→ **DESCRIPTION OF THE TASK**: Your output should be the line with "(261, 255) = (366, 197): none" followed by every remaining line of the entries, reproduced exactly.

>>>>

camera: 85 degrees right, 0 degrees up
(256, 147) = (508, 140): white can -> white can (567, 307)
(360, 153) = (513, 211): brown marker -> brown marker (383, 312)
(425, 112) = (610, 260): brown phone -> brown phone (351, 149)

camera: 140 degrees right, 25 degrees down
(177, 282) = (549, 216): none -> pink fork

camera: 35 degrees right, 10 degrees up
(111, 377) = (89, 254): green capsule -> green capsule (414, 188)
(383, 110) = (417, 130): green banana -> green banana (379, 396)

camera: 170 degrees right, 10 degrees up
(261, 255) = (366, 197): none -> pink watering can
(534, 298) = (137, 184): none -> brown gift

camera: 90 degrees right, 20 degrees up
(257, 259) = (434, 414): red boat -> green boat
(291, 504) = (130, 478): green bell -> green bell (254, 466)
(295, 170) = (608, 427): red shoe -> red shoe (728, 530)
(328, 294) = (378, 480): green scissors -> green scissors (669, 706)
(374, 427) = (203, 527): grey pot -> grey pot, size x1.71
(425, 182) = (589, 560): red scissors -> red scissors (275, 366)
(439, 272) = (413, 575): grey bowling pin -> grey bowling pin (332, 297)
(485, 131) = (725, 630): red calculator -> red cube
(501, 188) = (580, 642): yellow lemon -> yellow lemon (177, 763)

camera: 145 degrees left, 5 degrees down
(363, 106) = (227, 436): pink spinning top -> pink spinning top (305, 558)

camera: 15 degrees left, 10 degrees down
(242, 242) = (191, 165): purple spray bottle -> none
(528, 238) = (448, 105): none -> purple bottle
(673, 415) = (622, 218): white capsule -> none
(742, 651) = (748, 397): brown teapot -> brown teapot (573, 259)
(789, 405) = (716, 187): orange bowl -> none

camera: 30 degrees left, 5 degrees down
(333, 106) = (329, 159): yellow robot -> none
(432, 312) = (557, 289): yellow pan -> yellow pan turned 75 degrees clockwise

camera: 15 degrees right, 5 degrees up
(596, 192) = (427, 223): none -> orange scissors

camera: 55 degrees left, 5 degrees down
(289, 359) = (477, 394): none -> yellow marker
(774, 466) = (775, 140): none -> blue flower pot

<<<<

→ **RESPONSE AREA**:
(261, 255) = (366, 197): none -> pink watering can
(534, 298) = (137, 184): none -> brown gift

camera: 90 degrees right, 20 degrees up
(257, 259) = (434, 414): red boat -> green boat
(291, 504) = (130, 478): green bell -> green bell (254, 466)
(295, 170) = (608, 427): red shoe -> red shoe (728, 530)
(328, 294) = (378, 480): green scissors -> green scissors (669, 706)
(374, 427) = (203, 527): grey pot -> grey pot, size x1.71
(425, 182) = (589, 560): red scissors -> red scissors (275, 366)
(439, 272) = (413, 575): grey bowling pin -> grey bowling pin (332, 297)
(485, 131) = (725, 630): red calculator -> red cube
(501, 188) = (580, 642): yellow lemon -> yellow lemon (177, 763)

camera: 145 degrees left, 5 degrees down
(363, 106) = (227, 436): pink spinning top -> pink spinning top (305, 558)

camera: 15 degrees left, 10 degrees down
(242, 242) = (191, 165): purple spray bottle -> none
(528, 238) = (448, 105): none -> purple bottle
(673, 415) = (622, 218): white capsule -> none
(742, 651) = (748, 397): brown teapot -> brown teapot (573, 259)
(789, 405) = (716, 187): orange bowl -> none

camera: 30 degrees left, 5 degrees down
(333, 106) = (329, 159): yellow robot -> none
(432, 312) = (557, 289): yellow pan -> yellow pan turned 75 degrees clockwise

camera: 15 degrees right, 5 degrees up
(596, 192) = (427, 223): none -> orange scissors

camera: 55 degrees left, 5 degrees down
(289, 359) = (477, 394): none -> yellow marker
(774, 466) = (775, 140): none -> blue flower pot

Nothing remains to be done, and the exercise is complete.